**Activity:** From the entries, return every line where the string "spaceship" shows up.

Coordinate-based object records

=== Section Start ===

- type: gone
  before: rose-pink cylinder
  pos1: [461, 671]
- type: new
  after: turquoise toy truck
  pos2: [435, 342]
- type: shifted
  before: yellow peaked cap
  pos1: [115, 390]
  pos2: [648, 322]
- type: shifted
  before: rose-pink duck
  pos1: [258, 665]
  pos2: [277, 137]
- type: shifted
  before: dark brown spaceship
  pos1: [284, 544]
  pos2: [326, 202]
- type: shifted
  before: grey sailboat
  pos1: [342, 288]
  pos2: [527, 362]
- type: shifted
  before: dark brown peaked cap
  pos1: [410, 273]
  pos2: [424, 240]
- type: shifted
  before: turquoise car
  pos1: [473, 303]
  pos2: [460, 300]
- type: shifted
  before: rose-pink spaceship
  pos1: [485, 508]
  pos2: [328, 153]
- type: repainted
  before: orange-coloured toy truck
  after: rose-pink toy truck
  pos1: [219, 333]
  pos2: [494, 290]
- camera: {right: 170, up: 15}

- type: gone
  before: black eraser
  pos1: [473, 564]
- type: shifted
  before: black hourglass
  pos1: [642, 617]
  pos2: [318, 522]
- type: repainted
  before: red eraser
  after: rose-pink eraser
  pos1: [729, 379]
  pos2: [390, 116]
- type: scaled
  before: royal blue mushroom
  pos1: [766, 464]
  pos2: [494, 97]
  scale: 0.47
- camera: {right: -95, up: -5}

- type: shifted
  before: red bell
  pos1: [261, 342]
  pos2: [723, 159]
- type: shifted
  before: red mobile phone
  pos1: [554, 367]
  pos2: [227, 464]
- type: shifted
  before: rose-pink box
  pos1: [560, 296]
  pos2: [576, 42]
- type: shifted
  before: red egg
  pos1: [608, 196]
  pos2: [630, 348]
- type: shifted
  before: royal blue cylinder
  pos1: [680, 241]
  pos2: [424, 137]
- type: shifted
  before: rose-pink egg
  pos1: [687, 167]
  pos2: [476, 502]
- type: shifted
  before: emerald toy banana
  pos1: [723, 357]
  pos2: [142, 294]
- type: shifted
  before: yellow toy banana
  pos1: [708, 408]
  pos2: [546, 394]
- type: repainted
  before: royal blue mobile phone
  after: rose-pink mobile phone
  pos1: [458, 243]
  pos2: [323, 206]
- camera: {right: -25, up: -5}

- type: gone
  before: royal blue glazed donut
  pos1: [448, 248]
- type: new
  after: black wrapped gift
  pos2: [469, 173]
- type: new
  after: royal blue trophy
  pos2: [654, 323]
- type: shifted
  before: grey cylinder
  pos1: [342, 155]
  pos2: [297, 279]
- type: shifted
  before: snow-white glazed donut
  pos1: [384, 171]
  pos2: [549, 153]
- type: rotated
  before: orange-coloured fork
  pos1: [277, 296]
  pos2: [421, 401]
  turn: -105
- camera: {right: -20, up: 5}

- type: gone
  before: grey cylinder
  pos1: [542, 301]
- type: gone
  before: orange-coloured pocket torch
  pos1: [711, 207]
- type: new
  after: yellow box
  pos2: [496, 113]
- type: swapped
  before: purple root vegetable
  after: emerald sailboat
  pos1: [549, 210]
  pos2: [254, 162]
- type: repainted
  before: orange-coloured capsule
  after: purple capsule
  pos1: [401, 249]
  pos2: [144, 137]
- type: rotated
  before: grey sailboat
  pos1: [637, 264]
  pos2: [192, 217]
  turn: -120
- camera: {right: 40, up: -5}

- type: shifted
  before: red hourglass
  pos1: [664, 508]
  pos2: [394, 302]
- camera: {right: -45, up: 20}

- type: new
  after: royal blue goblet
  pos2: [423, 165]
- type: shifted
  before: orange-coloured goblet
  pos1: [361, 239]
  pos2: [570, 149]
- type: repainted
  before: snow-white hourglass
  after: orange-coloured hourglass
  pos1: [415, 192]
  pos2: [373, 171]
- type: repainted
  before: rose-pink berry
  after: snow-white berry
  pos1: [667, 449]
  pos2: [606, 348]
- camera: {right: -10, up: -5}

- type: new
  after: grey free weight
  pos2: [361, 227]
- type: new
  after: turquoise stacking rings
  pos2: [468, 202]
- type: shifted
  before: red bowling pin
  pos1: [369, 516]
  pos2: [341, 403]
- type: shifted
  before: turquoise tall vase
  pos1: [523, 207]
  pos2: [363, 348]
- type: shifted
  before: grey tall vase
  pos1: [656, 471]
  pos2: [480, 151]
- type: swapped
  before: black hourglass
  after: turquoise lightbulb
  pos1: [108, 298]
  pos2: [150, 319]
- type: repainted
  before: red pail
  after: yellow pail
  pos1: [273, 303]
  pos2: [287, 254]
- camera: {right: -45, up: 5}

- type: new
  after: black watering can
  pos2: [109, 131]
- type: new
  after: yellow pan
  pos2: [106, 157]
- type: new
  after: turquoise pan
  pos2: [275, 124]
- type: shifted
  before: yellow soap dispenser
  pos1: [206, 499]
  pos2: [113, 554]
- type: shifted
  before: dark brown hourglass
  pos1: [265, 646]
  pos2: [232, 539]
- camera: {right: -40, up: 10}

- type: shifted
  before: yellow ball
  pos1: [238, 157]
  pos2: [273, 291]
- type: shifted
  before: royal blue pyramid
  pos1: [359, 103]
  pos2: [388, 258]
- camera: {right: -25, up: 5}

=== Section End ===

**Task result:**
  before: dark brown spaceship
  before: rose-pink spaceship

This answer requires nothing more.